## Exercise instructions
From the entries below, please gather each line containing the string "degrees".

## Input data
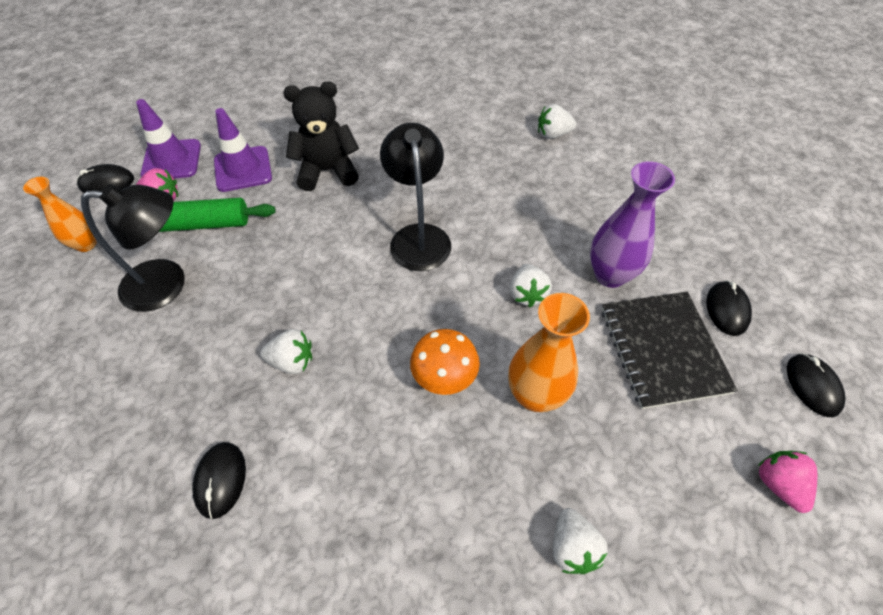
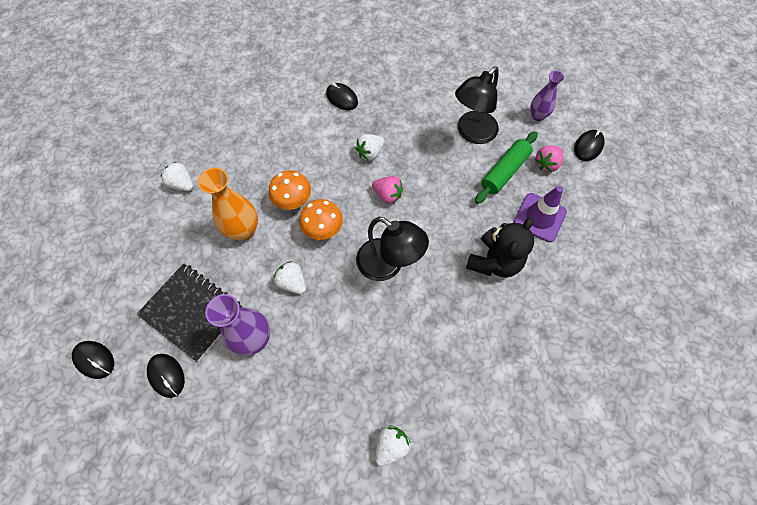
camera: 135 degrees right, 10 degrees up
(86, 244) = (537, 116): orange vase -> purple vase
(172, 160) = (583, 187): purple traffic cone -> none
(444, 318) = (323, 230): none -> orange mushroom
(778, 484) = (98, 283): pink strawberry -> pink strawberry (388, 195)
==
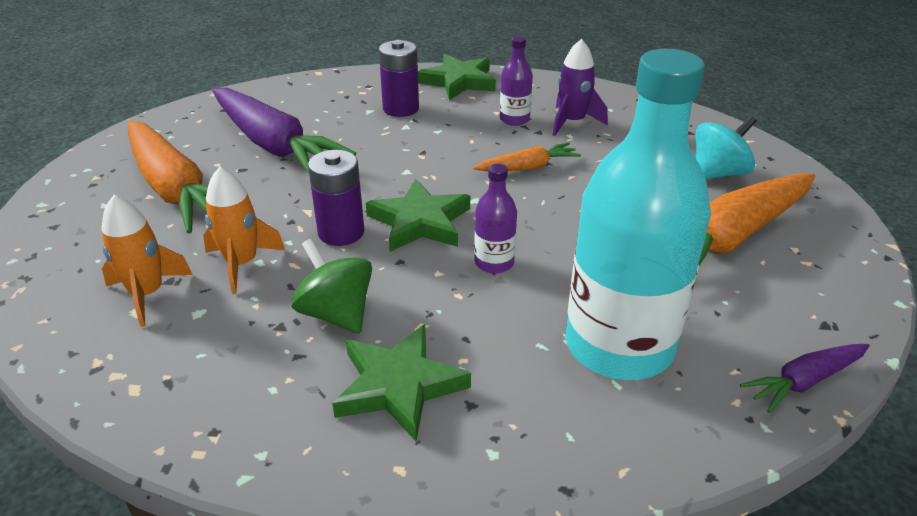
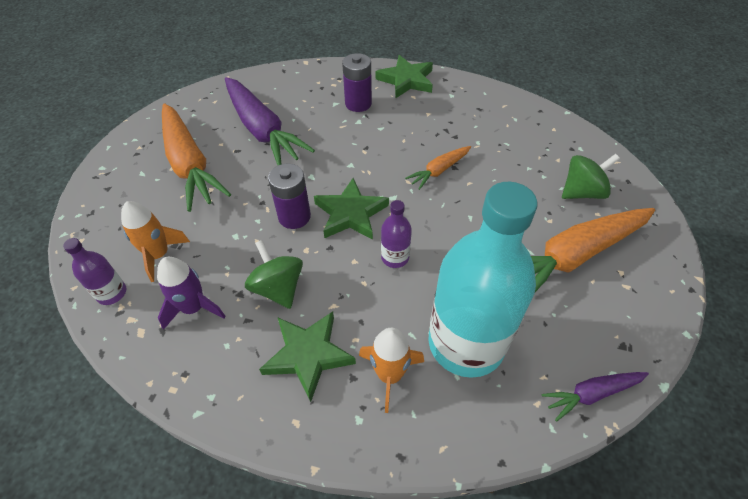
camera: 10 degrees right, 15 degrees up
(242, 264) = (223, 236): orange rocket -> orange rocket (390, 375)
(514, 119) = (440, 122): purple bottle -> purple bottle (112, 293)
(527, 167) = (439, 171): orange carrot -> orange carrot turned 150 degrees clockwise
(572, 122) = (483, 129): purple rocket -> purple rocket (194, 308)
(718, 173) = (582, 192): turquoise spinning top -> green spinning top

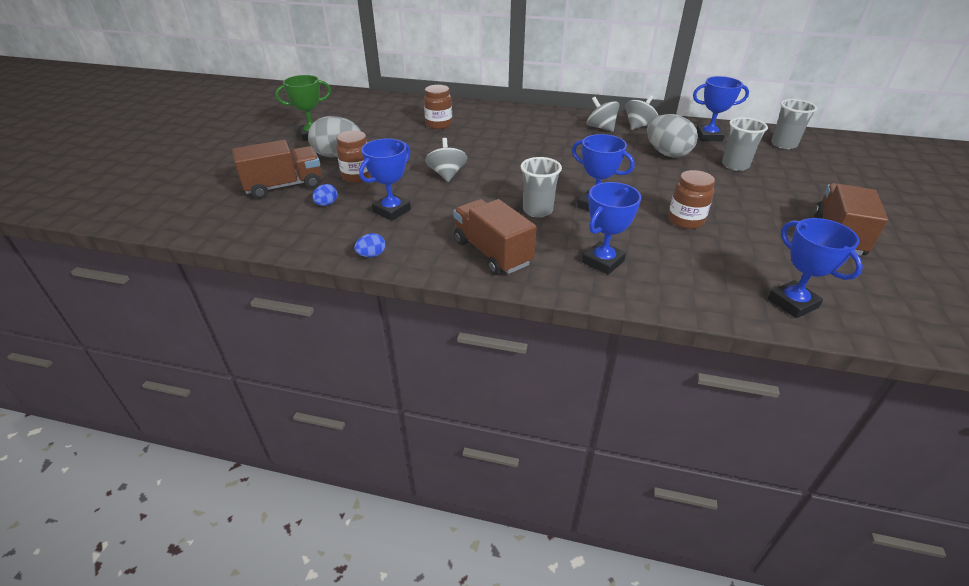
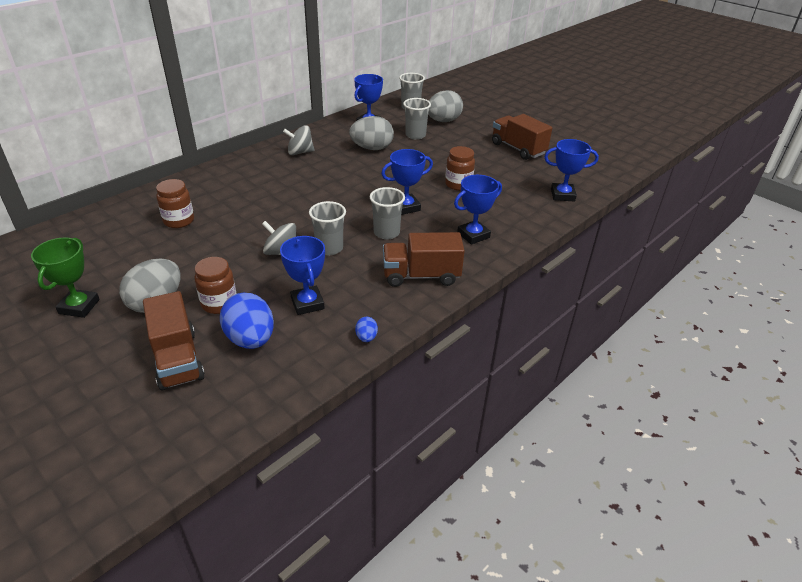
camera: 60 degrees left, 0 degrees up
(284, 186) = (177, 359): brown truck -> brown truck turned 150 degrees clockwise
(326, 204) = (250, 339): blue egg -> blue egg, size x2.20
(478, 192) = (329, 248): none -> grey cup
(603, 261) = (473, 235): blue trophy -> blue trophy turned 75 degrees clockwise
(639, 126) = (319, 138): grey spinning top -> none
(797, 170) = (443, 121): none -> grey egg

## Exercise output
camera: 135 degrees right, 10 degrees up
camera: 10 degrees right, 15 degrees up
(527, 167) = (439, 171): orange carrot -> orange carrot turned 150 degrees clockwise
camera: 60 degrees left, 0 degrees up
(284, 186) = (177, 359): brown truck -> brown truck turned 150 degrees clockwise
(603, 261) = (473, 235): blue trophy -> blue trophy turned 75 degrees clockwise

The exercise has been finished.